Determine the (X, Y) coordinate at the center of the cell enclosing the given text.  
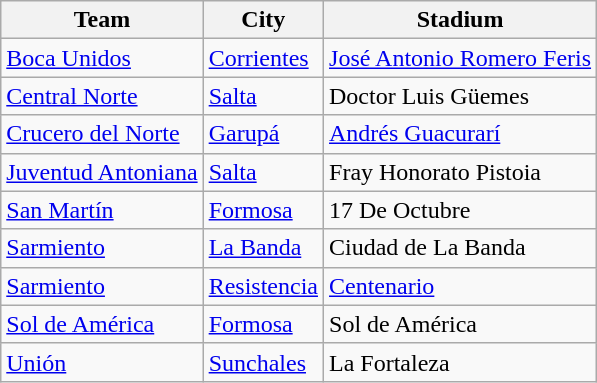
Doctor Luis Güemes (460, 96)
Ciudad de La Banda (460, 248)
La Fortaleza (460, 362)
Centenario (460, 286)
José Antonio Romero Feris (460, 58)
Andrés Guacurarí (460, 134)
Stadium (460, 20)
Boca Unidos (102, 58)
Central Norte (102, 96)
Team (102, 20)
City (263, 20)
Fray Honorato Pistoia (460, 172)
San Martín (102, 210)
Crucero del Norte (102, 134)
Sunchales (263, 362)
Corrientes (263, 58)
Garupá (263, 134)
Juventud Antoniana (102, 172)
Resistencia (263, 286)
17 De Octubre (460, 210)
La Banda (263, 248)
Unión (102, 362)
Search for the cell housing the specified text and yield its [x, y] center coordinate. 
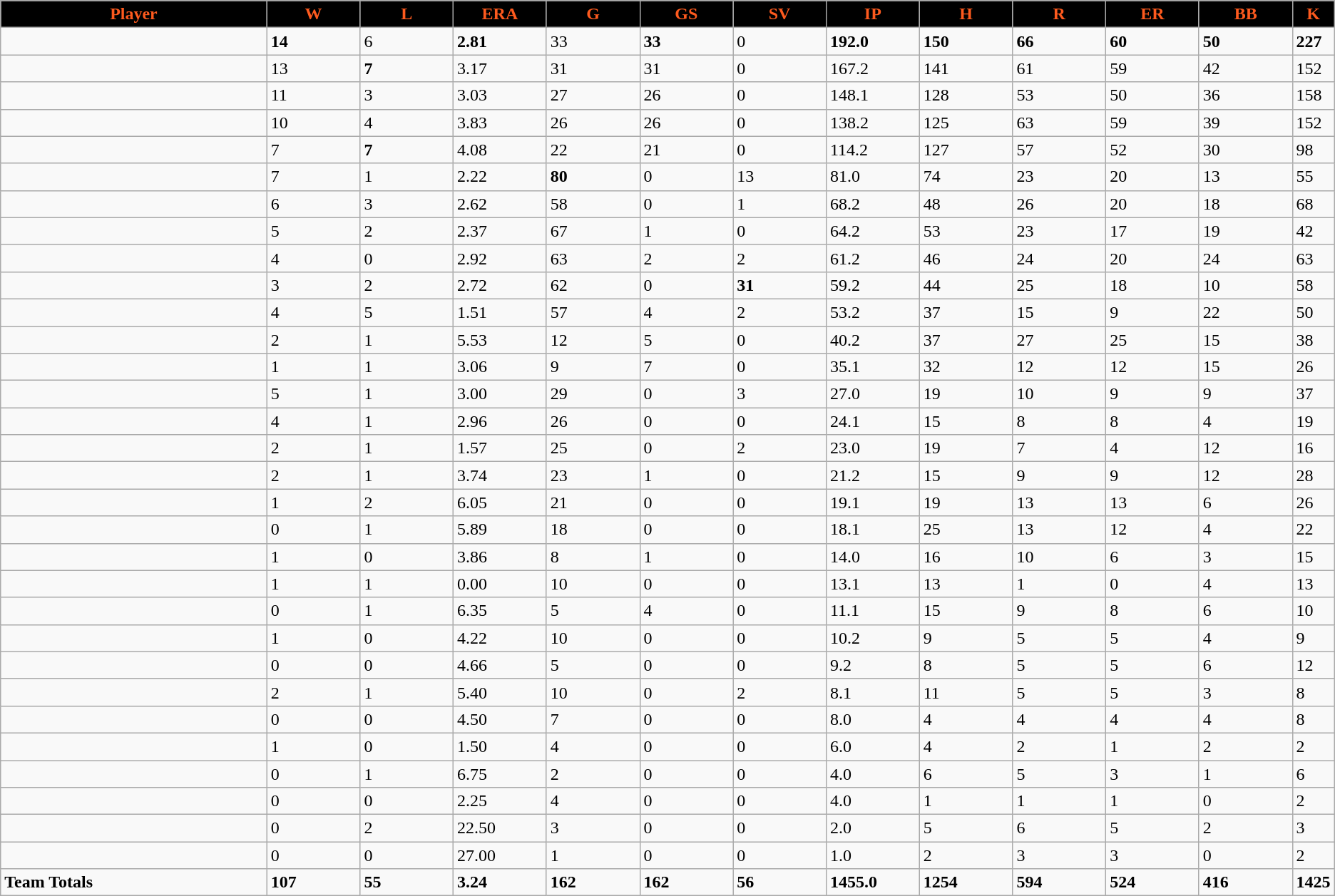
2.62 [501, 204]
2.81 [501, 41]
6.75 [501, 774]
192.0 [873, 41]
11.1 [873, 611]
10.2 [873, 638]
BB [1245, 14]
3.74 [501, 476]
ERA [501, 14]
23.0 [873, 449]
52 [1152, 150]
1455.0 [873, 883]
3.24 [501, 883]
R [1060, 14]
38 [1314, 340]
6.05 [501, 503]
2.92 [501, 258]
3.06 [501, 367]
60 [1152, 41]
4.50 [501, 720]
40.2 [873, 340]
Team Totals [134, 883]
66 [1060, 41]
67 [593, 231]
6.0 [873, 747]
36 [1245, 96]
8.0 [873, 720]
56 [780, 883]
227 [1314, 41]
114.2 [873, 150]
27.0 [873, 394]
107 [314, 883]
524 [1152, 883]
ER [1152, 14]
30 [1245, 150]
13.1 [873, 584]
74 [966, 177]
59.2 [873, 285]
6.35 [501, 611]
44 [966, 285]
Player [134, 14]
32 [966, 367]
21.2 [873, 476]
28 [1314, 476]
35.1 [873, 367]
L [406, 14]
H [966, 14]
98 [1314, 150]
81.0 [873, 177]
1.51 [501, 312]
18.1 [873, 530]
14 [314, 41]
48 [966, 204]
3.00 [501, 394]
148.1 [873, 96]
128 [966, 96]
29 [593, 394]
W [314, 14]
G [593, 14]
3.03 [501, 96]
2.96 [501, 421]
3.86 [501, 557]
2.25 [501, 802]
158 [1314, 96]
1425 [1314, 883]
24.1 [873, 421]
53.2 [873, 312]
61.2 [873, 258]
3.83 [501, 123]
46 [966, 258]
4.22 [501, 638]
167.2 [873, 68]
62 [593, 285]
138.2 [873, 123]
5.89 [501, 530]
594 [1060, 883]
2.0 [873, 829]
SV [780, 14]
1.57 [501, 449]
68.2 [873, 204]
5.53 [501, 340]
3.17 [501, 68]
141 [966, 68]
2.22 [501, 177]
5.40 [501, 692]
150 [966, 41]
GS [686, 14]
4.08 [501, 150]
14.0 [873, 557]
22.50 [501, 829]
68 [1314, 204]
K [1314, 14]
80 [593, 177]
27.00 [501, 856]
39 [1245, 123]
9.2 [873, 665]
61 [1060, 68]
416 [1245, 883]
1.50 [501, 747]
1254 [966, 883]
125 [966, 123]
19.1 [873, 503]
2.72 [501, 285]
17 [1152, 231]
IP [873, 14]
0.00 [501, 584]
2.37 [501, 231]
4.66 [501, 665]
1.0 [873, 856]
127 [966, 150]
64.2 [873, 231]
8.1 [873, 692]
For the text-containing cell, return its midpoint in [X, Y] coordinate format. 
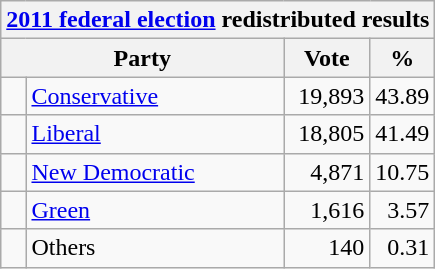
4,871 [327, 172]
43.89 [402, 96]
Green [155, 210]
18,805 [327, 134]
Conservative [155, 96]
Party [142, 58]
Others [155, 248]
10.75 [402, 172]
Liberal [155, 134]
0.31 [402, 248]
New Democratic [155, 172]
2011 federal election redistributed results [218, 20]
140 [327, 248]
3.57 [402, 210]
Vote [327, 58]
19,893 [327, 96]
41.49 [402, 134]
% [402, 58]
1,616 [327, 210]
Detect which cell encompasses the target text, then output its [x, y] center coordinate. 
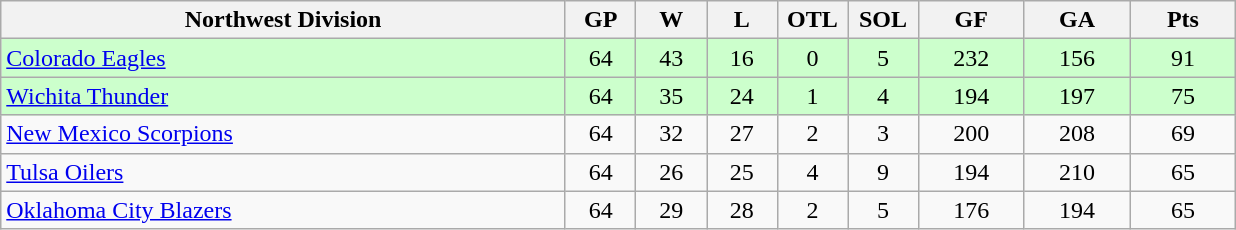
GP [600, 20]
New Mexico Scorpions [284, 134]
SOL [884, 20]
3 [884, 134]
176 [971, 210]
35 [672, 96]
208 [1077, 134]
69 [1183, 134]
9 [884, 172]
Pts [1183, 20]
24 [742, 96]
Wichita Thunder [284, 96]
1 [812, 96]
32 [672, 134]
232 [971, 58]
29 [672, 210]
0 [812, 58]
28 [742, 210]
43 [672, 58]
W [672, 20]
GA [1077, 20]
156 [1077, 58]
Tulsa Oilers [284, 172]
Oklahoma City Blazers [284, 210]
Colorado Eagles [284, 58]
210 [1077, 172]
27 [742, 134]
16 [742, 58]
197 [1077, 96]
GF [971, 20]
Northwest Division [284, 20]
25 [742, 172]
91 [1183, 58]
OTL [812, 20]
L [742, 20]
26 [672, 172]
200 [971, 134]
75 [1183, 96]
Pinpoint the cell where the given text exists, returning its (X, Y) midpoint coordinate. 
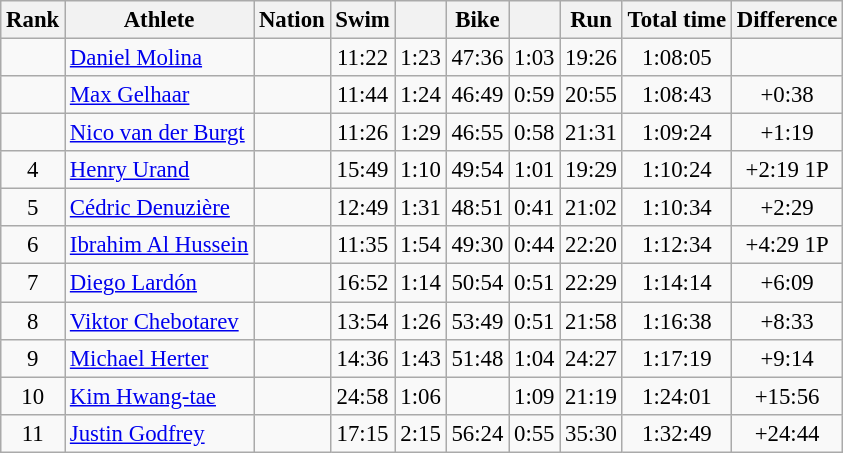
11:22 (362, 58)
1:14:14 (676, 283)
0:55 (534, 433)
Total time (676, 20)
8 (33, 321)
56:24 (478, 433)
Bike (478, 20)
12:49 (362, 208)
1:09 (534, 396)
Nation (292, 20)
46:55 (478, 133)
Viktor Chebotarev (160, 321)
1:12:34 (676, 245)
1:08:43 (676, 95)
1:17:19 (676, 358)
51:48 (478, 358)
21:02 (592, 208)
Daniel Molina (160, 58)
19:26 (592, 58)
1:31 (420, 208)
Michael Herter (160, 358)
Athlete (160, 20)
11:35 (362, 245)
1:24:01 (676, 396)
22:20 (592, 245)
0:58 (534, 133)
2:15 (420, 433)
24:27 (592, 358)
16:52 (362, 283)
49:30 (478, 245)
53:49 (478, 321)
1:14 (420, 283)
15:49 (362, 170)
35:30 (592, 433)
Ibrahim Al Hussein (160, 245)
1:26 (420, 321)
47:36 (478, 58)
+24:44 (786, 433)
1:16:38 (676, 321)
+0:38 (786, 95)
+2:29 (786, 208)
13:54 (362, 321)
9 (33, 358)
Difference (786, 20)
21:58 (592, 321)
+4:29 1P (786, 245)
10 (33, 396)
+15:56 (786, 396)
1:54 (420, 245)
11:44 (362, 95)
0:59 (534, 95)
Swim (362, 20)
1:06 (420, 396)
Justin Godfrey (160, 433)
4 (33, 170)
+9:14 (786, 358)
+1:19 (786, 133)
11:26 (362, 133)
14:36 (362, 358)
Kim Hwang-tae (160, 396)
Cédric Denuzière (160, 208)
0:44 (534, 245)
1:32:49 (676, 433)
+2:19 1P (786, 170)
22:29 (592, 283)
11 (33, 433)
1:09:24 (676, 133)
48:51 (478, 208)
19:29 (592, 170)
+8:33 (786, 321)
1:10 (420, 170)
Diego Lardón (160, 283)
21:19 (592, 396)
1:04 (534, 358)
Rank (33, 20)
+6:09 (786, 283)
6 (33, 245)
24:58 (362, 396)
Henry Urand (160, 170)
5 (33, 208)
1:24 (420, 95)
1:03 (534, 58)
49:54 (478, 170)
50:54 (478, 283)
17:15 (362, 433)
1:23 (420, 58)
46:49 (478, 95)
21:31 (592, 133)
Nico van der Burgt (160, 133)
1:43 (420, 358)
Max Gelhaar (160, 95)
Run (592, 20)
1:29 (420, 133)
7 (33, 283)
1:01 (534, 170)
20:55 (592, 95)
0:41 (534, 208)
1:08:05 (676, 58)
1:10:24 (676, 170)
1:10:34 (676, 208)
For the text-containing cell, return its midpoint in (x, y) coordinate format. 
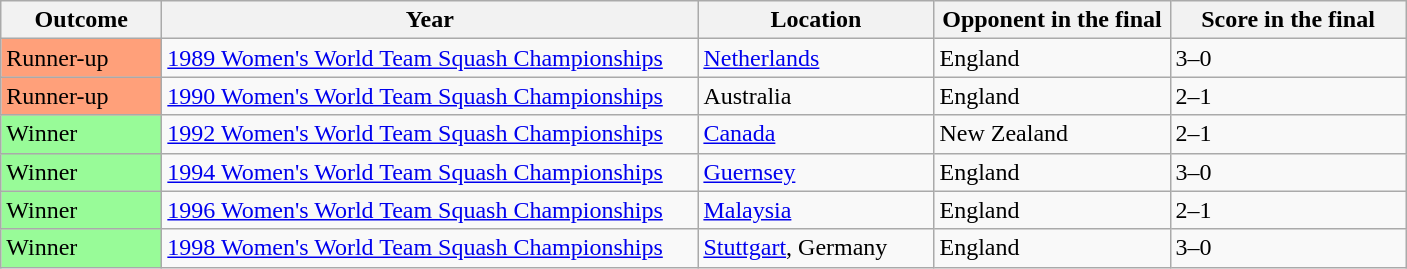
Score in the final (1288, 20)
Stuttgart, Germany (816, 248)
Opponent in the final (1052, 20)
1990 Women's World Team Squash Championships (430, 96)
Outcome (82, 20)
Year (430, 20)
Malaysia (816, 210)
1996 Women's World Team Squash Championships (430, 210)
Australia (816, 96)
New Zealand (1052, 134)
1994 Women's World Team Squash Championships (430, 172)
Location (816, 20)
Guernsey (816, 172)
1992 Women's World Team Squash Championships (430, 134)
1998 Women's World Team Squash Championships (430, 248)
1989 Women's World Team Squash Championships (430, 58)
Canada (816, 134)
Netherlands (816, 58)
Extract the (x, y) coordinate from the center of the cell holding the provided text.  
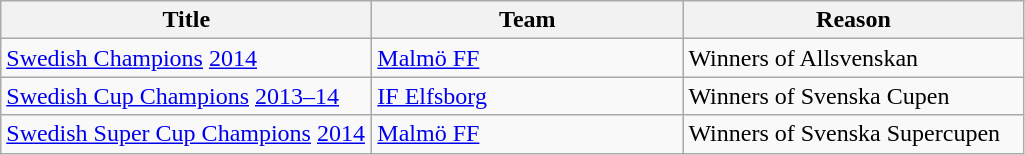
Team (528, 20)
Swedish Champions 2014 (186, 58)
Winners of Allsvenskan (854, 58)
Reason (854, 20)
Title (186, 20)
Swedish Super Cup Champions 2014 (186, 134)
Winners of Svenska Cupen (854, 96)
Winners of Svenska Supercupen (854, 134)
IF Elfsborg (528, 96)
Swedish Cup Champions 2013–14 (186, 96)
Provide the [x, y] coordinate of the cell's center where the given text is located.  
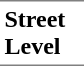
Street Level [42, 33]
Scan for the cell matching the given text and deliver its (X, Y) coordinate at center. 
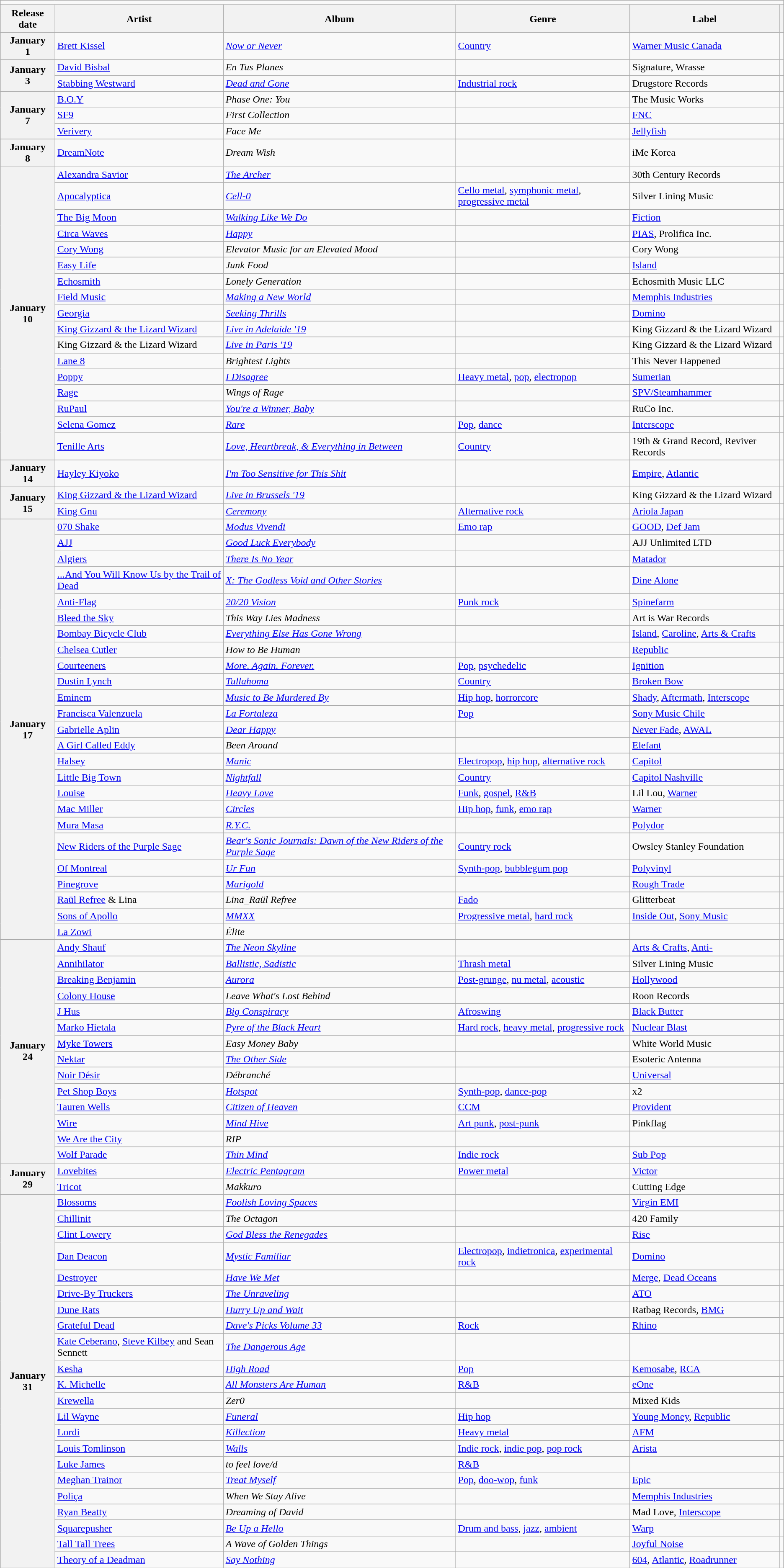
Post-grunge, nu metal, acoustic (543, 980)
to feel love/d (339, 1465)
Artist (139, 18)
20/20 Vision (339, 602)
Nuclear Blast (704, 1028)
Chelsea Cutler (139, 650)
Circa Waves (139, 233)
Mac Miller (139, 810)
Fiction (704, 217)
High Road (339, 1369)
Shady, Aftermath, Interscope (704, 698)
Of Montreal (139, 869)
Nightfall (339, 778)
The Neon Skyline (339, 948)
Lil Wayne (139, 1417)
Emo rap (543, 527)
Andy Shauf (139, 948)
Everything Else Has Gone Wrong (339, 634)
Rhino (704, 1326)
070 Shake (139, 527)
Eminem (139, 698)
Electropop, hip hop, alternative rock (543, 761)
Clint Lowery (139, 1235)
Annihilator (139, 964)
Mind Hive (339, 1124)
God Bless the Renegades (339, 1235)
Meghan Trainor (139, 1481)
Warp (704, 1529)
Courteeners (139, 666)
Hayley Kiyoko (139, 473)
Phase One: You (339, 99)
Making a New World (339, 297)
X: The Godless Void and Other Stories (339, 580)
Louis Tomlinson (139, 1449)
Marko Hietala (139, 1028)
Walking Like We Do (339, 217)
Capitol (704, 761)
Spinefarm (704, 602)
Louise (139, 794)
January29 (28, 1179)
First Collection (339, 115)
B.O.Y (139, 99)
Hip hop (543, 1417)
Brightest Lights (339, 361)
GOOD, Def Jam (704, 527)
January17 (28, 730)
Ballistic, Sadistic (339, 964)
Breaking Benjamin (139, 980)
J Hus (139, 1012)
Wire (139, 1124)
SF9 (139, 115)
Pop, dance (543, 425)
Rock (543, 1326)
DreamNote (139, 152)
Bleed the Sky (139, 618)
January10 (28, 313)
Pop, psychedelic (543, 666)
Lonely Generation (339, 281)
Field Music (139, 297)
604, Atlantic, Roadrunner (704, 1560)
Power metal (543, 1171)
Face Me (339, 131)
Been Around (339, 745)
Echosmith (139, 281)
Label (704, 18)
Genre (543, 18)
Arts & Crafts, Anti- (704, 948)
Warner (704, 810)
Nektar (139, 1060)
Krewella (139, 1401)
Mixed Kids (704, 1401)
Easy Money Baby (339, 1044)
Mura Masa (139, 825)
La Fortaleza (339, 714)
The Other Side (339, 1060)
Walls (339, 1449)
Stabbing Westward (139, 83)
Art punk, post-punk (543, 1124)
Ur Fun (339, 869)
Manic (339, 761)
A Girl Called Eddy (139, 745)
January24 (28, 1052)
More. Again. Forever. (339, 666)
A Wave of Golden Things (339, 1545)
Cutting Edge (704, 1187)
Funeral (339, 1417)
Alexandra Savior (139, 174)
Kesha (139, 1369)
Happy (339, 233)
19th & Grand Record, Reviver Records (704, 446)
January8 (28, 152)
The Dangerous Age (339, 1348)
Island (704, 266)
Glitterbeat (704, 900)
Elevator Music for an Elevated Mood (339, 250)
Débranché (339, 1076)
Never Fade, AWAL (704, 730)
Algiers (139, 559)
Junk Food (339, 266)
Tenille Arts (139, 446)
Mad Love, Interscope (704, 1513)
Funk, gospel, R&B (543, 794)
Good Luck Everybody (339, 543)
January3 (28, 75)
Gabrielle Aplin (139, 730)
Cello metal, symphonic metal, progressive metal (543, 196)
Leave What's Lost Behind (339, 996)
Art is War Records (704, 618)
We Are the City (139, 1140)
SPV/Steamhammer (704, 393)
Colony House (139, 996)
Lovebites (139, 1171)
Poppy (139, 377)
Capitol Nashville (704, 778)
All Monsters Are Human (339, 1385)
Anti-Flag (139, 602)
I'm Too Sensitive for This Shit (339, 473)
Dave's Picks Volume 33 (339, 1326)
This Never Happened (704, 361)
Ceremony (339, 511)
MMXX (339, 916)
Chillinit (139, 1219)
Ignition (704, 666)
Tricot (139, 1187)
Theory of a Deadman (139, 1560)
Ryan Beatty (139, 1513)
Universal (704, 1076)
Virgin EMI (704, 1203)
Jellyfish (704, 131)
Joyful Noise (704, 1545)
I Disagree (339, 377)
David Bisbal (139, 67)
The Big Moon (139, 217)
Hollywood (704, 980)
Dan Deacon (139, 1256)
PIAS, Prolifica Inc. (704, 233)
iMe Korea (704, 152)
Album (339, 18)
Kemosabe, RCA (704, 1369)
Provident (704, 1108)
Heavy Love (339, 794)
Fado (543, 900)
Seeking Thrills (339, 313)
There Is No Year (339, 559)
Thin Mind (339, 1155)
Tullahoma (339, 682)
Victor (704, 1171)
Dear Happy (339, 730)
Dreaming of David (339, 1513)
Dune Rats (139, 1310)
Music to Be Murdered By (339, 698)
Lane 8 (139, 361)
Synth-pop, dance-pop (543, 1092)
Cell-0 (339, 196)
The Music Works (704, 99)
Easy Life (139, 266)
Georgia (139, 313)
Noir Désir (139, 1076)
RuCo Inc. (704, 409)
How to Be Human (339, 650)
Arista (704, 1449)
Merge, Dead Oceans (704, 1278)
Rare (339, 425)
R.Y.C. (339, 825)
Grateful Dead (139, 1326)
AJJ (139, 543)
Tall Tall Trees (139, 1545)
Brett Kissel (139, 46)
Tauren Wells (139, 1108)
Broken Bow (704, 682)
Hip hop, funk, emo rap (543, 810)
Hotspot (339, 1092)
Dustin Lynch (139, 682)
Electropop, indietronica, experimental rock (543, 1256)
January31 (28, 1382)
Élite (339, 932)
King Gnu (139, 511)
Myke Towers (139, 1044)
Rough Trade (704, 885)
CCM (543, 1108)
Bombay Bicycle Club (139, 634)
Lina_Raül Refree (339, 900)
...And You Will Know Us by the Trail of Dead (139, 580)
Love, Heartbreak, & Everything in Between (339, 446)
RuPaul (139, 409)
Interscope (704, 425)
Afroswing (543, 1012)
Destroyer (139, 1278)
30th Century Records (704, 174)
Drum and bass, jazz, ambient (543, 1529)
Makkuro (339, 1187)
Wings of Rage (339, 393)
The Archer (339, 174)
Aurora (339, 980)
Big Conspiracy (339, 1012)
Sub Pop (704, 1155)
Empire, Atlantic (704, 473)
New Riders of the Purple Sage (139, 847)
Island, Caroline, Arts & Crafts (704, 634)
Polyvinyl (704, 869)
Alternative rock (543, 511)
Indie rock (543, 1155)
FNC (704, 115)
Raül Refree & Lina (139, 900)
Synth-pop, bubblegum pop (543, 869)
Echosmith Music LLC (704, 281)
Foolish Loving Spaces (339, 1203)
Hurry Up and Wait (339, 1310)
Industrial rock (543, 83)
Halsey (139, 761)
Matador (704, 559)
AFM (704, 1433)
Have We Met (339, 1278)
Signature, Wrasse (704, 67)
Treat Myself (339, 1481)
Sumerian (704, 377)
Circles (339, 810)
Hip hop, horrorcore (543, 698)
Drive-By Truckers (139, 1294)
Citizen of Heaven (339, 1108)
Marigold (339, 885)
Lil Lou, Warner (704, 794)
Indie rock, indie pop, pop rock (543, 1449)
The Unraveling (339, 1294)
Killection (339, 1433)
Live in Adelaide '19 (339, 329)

• [Exercise aim]
Copy out the entries above verbatim, from the line containing "Team (528, 20)" through the line containing "Swedish Cup Champions 2013–14 (186, 96)".

• [Answer to the exercise]
Team (528, 20)
Swedish Champions 2014 (186, 58)
Winners of Allsvenskan (854, 58)
Reason (854, 20)
Title (186, 20)
Swedish Super Cup Champions 2014 (186, 134)
Winners of Svenska Cupen (854, 96)
Winners of Svenska Supercupen (854, 134)
IF Elfsborg (528, 96)
Swedish Cup Champions 2013–14 (186, 96)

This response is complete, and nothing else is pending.